- Exercise directions: Please, from the entries below, transcribe exactly the lines that begin at the line with "yellow banana [589,279,748,326] -> none" and end at the line with "green vase [386,58,425,113]", without the pictures.

━━━ Input data

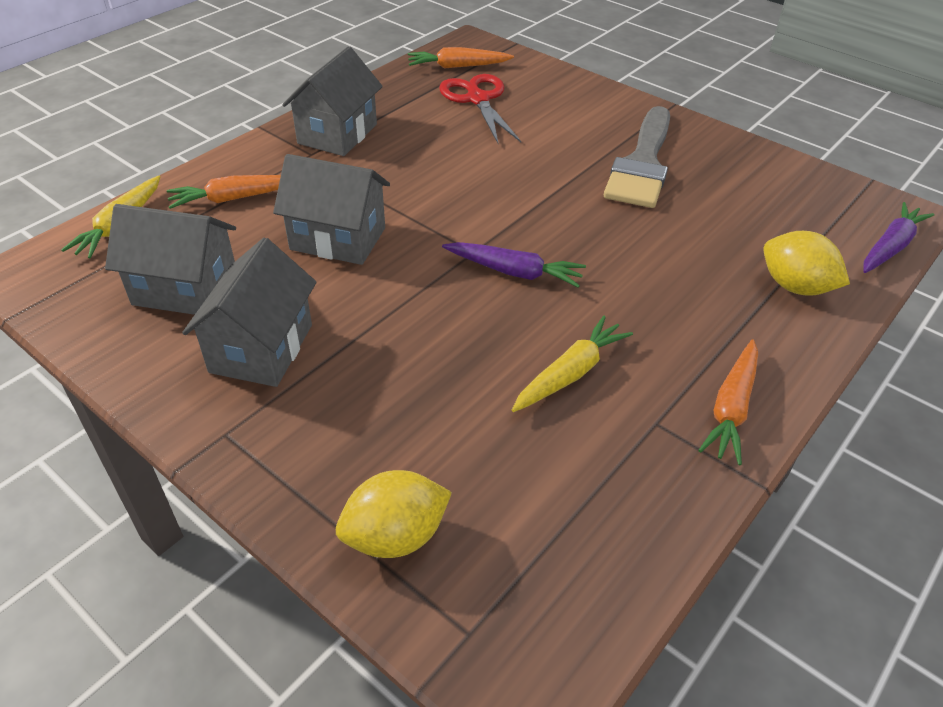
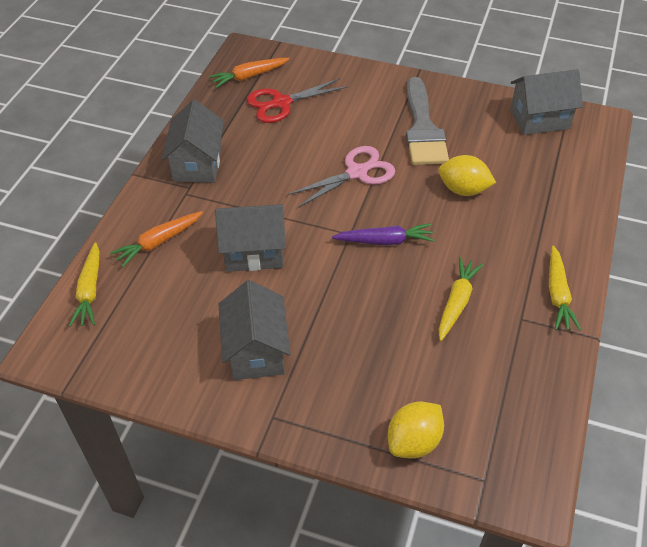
camera: 20 degrees left, 5 degrees up
grey house [105,204,236,315] -> grey house moved to [510,69,583,135]
red scissors [439,74,521,143] -> red scissors turned 75 degrees counterclockwise [247,78,348,123]
orange carrot [698,339,758,465] -> yellow carrot [549,245,581,330]
yellow lemon [763,231,850,296] -> yellow lemon moved to [438,155,496,196]
purple carrot [863,202,935,273] -> none
none -> pink scissors [287,146,395,208]

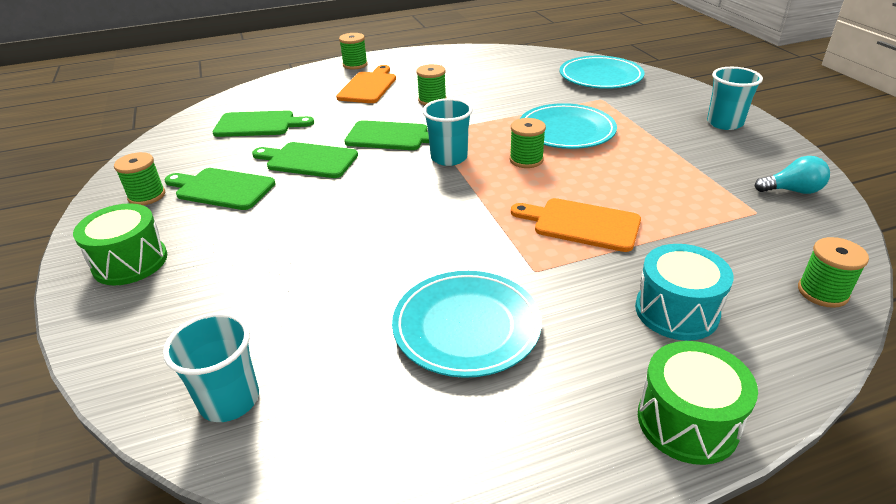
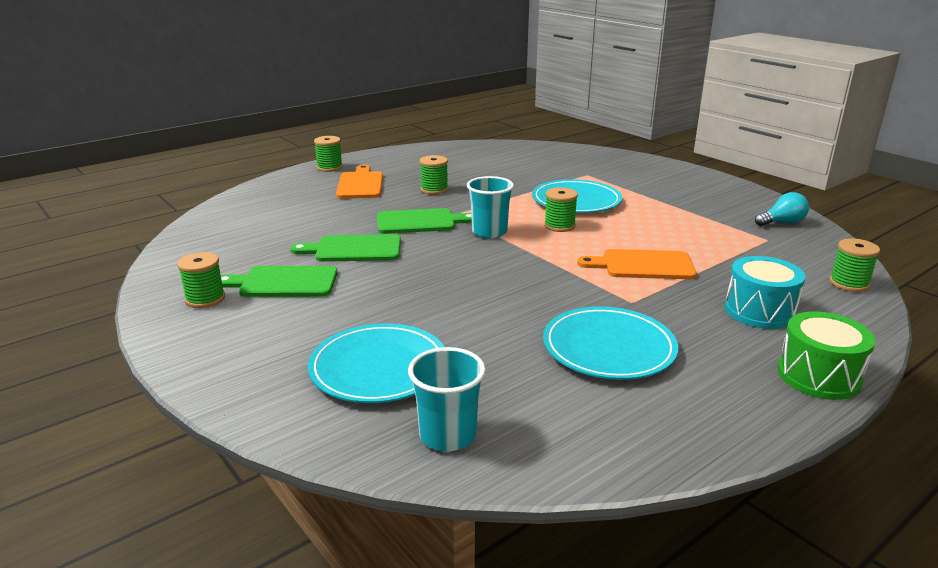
camera: 20 degrees left, 10 degrees down
green drum [73,203,167,286] -> none
green cutting board [213,110,314,137] -> none
turquoise plate [560,56,645,89] -> turquoise plate moved to [308,323,444,403]
turquoise cup [707,67,763,130] -> none

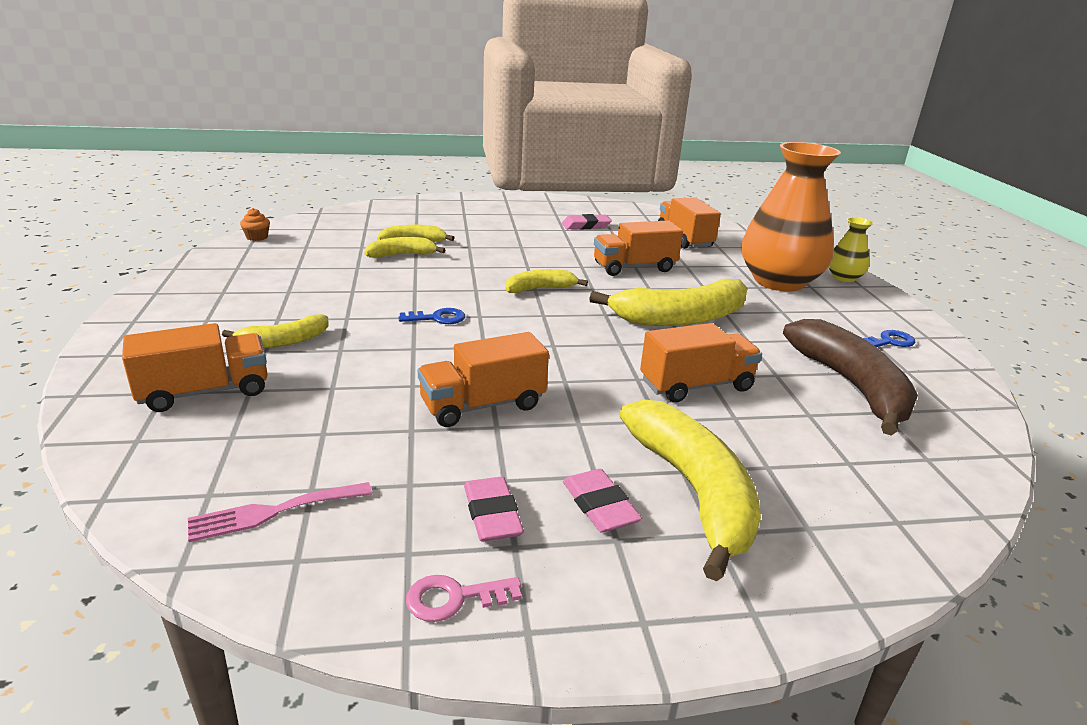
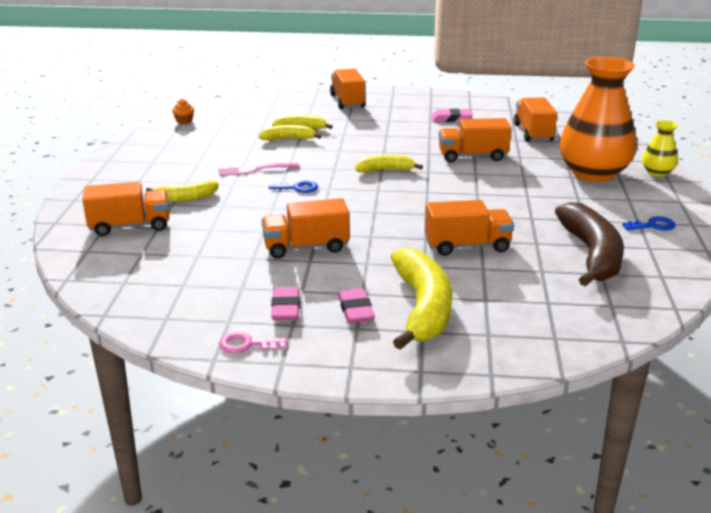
camera: 15 degrees right, 0 degrees up
pink fork [188,482,372,542] -> pink fork moved to [218,163,300,176]
yellow banana [589,279,748,326] -> none
none -> orange truck [330,69,365,109]

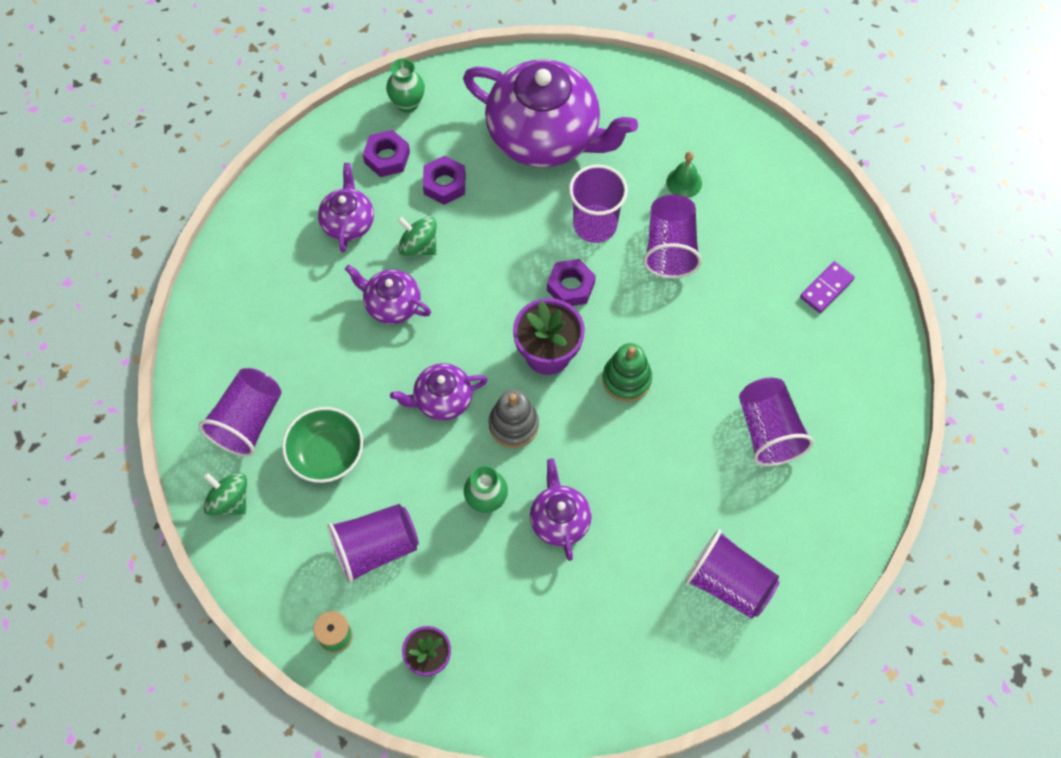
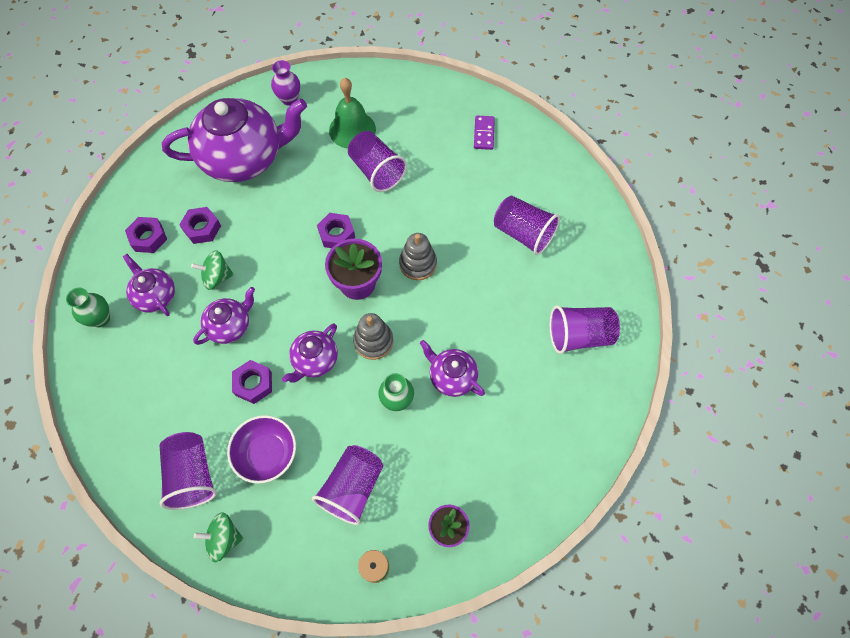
camera: 40 degrees left, 0 degrees up
green bowl [282,407,363,483] -> purple bowl [227,415,296,484]
purple teapot [345,265,431,324] -> purple teapot turned 150 degrees clockwise [193,287,255,345]
green vase [386,58,425,113] -> green vase moved to [66,288,110,327]
purple cup [569,165,628,243] -> none
green stacking toy [602,343,652,402] -> grey stacking toy [399,233,437,280]
green bell [666,152,702,198] -> green bell [329,78,376,149], size x1.77
none -> purple nut [232,360,272,404]
none -> purple vase [271,60,300,105]

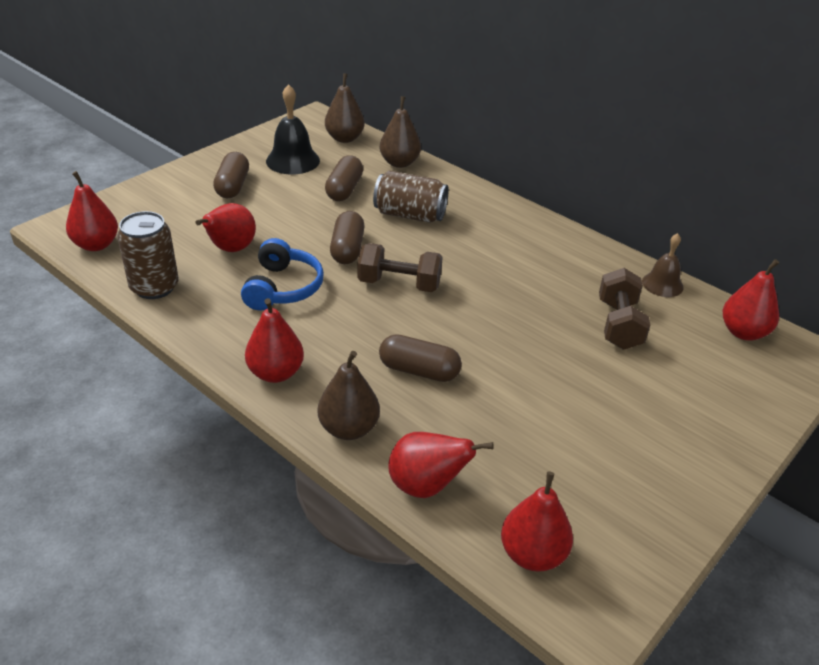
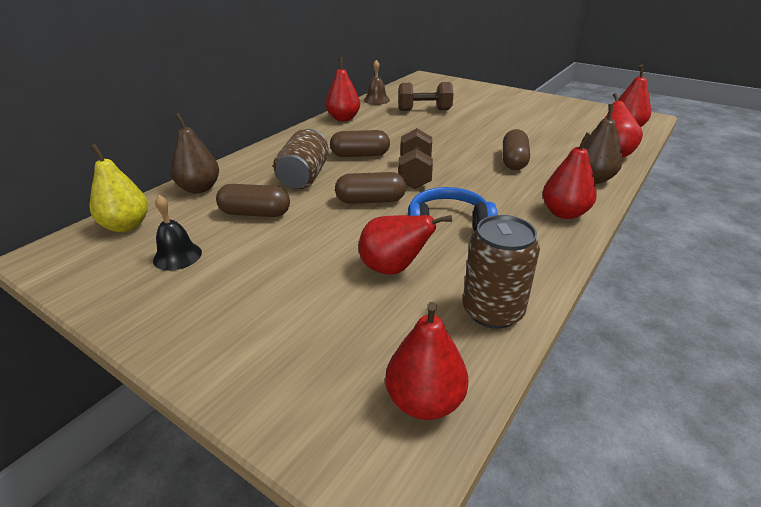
camera: 95 degrees left, 5 degrees down
brown capsule [213,152,249,198] -> brown capsule moved to [330,130,390,157]
black bell [266,84,320,175] -> black bell [153,195,202,271], size x0.64
brown pear [325,73,365,143] -> yellow pear [90,144,148,232]
red pear [723,259,779,340] -> red pear moved to [326,57,360,121]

━━━━━━

- Solution to this exercise:
yellow banana [589,279,748,326] -> none
none -> orange truck [330,69,365,109]

camera: 40 degrees left, 0 degrees up
green bowl [282,407,363,483] -> purple bowl [227,415,296,484]
purple teapot [345,265,431,324] -> purple teapot turned 150 degrees clockwise [193,287,255,345]
green vase [386,58,425,113] -> green vase moved to [66,288,110,327]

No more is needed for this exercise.